#### [What you should do]
The answer must be every line from the listing that holds the string "none".
::: Material provided :::
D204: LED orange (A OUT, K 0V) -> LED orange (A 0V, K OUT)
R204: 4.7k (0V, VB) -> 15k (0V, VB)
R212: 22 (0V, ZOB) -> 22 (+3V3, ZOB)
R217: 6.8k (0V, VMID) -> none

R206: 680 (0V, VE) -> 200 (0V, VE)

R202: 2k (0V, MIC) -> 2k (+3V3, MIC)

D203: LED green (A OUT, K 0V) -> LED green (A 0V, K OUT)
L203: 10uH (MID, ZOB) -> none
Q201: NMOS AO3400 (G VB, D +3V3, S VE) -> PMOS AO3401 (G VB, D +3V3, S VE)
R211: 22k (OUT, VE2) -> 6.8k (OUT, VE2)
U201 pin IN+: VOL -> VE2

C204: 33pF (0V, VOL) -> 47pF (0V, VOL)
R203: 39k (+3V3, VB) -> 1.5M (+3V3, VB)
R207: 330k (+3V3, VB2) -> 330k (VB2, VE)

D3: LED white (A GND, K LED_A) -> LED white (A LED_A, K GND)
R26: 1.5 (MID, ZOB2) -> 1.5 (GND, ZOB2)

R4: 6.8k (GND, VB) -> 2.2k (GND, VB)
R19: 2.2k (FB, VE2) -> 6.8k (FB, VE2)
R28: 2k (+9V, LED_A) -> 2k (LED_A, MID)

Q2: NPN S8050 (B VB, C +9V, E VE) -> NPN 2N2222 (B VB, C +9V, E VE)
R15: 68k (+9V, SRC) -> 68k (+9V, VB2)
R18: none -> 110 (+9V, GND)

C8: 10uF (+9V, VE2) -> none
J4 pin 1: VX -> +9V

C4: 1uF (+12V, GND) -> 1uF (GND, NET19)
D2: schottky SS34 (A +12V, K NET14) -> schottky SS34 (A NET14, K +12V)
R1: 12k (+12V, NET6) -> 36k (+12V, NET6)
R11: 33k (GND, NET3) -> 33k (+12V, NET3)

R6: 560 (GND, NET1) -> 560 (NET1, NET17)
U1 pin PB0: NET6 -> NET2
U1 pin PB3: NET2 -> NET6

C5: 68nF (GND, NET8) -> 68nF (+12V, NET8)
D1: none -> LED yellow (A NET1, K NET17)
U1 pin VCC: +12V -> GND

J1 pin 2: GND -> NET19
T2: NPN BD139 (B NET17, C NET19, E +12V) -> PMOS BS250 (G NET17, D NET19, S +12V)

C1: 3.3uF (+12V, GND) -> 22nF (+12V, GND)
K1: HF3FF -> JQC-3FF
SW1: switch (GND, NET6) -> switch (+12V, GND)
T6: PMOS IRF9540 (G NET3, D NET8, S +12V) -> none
:::
#### [Answer space]
R217: 6.8k (0V, VMID) -> none
L203: 10uH (MID, ZOB) -> none
R18: none -> 110 (+9V, GND)
C8: 10uF (+9V, VE2) -> none
D1: none -> LED yellow (A NET1, K NET17)
T6: PMOS IRF9540 (G NET3, D NET8, S +12V) -> none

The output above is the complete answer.